Spatial reasoning data

* * * * *

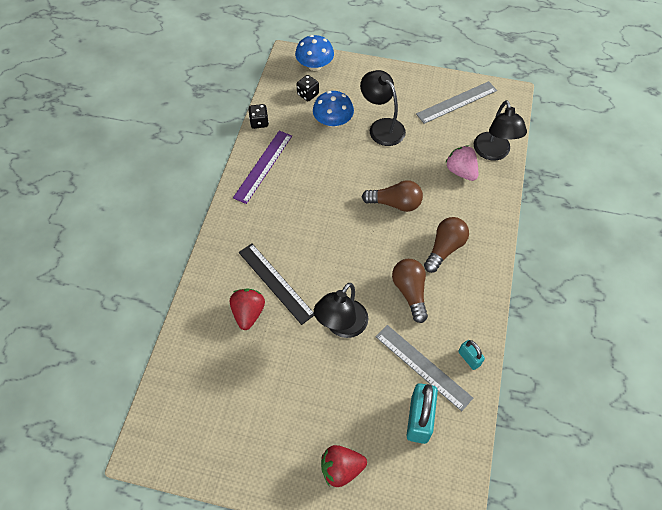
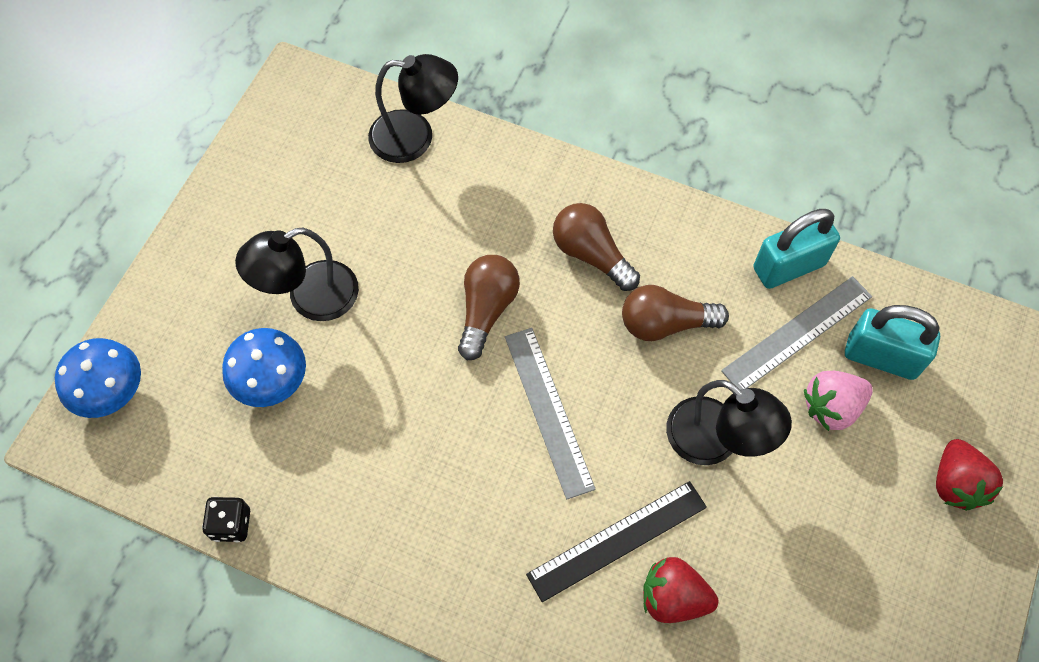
camera: 80 degrees left, 5 degrees up
(263, 166) = (347, 530): purple ruler -> none
(308, 94) = (185, 417): black dice -> none
(457, 102) = (288, 164): grey ruler -> grey ruler (548, 410)
(461, 171) = (442, 194): pink strawberry -> pink strawberry (831, 407)
(469, 358) = (788, 266): turquoise padlock -> turquoise padlock, size x1.86

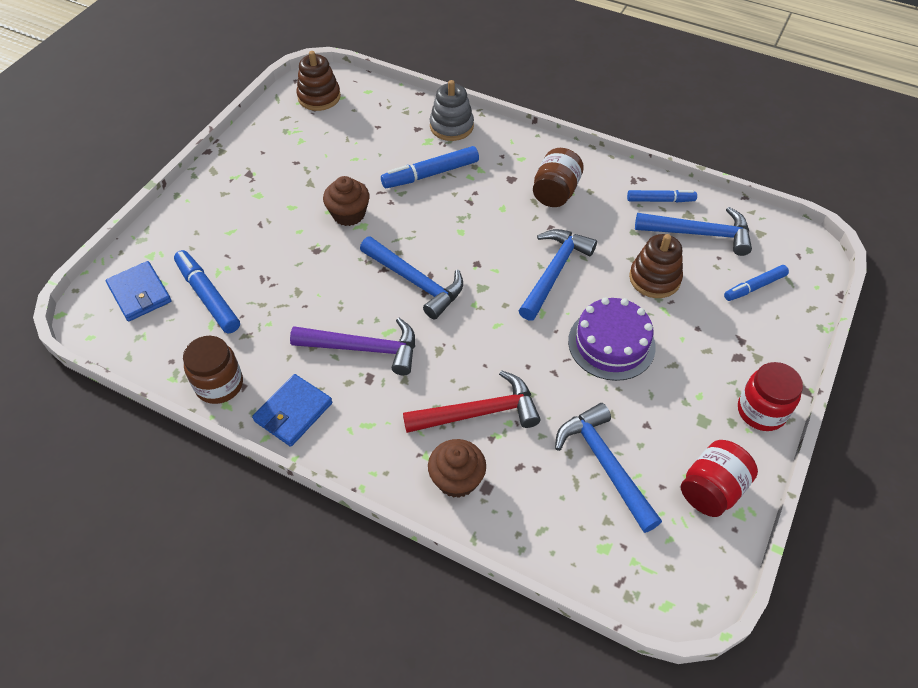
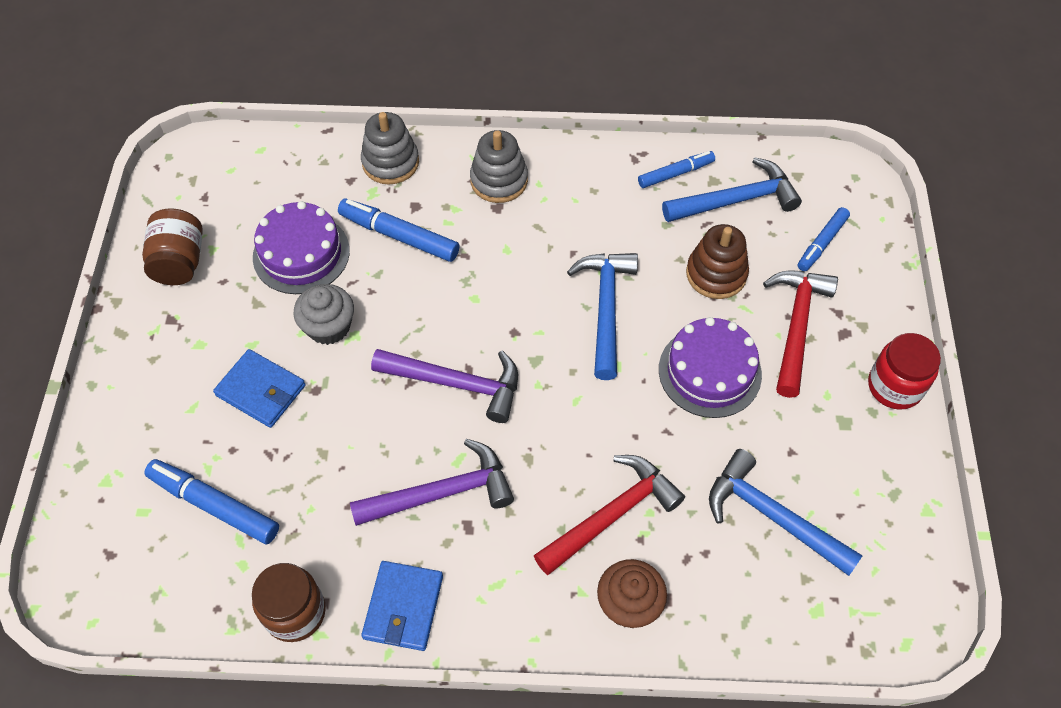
camera: 25 degrees left, 5 degrees up
(140, 293) = (123, 537): blue wallet -> blue wallet (261, 390)
(319, 97) = (202, 179): brown stacking toy -> none
(348, 214) = (329, 327): brown cupcake -> grey cupcake
(357, 163) = (301, 254): none -> purple cake
(416, 282) = (457, 384): blue hammer -> purple hammer
(430, 174) = (399, 236): blue marker -> blue marker turned 75 degrees clockwise
(522, 162) = (499, 180): none -> grey stacking toy
(555, 192) = (556, 206): brown jar -> brown jar (180, 262)
(700, 337) = (796, 326): none -> red hammer
(711, 489) = (888, 496): red jar -> none

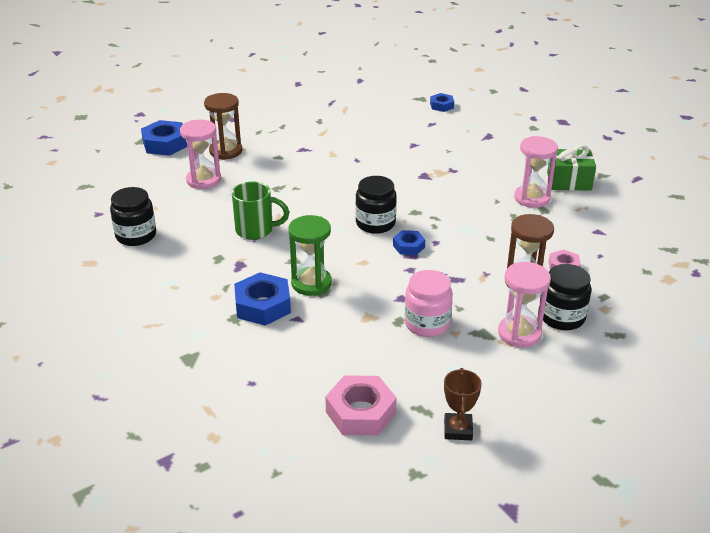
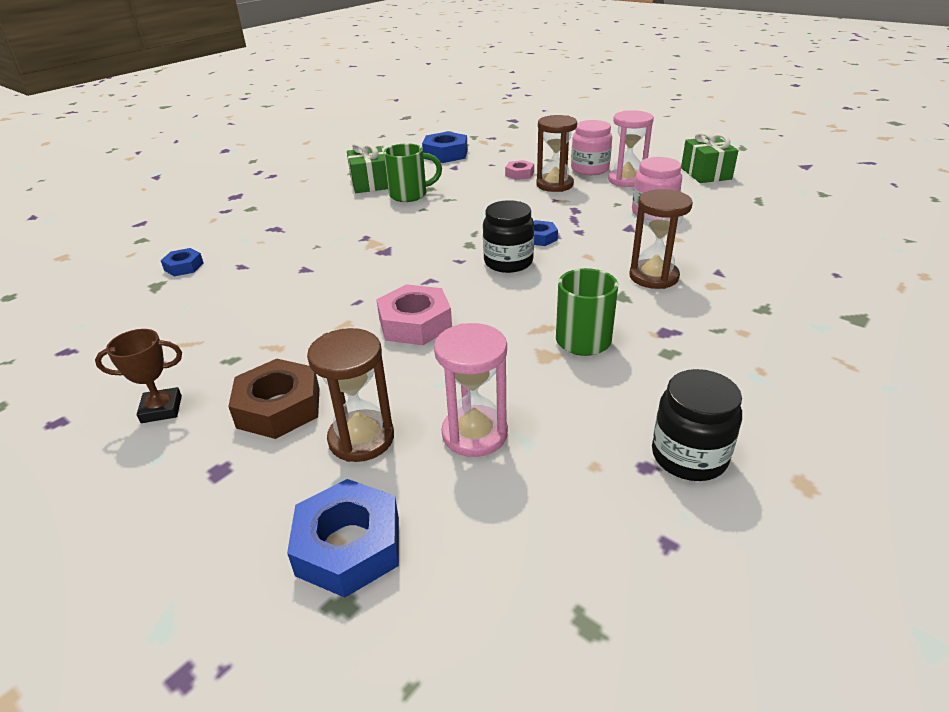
camera: 105 degrees left, 0 degrees up
(263, 305) = (722, 296): blue nut -> blue nut (445, 154)
(266, 132) = (279, 407): none -> brown nut
(311, 283) = (653, 277): green hourglass -> brown hourglass
(360, 412) = (796, 221): pink nut -> pink nut (415, 323)
(458, 429) = (761, 187): brown trophy -> brown trophy (161, 409)
(516, 402) = (706, 173): none -> green gift
(532, 198) = (410, 195): pink hourglass -> green mug
(562, 317) = (590, 169): black jar -> pink jar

* * * * *

Work to complete: Count the lines above that include the string "grey". Write only the number.

Result below: 3